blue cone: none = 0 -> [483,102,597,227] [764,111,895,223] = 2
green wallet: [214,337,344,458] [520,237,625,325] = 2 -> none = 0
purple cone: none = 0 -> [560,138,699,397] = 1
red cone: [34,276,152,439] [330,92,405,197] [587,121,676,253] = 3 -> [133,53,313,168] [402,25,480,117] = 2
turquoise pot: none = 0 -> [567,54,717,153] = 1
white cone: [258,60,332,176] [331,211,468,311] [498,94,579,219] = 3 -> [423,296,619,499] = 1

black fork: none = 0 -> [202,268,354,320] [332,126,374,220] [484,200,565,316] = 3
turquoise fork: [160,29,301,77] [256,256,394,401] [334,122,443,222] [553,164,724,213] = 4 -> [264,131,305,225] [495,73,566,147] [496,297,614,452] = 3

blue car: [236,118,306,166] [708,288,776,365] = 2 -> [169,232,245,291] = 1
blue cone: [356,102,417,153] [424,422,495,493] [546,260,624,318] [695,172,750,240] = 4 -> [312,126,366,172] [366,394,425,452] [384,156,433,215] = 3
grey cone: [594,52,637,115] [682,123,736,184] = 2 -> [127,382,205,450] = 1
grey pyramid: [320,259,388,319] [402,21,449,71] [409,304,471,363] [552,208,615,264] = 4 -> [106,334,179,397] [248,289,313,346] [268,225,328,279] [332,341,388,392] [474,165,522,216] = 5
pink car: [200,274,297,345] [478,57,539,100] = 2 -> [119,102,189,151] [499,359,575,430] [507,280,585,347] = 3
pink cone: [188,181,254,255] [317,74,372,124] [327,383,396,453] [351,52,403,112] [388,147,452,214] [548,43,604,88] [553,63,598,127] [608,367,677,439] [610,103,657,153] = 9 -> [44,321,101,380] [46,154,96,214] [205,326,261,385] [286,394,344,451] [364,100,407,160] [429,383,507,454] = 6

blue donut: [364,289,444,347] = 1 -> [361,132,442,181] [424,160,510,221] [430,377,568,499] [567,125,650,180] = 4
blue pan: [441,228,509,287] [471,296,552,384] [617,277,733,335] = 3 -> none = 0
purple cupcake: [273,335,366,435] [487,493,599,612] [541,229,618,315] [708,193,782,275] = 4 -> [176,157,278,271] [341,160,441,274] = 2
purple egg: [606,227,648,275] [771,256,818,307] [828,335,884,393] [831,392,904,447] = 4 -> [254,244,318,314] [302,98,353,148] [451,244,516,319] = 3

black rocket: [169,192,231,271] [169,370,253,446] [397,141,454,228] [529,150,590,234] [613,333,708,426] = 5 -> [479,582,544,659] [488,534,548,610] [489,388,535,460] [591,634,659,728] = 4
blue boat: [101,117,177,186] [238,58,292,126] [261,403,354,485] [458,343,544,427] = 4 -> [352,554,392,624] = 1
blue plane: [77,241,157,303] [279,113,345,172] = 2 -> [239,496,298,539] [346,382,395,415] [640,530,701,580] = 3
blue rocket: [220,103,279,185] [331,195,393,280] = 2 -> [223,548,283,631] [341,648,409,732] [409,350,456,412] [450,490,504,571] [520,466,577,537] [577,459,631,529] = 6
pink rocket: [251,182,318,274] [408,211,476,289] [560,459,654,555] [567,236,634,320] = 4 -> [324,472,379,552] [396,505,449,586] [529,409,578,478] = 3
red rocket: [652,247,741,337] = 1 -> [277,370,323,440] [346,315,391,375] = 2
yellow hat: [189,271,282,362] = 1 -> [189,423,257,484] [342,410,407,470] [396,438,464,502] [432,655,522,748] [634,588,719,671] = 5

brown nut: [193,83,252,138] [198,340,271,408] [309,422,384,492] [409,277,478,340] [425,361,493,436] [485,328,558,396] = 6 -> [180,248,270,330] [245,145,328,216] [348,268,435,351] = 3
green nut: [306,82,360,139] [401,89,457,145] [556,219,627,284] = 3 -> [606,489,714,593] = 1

☆ ☆ ☆

**Try it**: The number alone is the answer: work out how many lines in the data contain "grey".

**Solution**: 2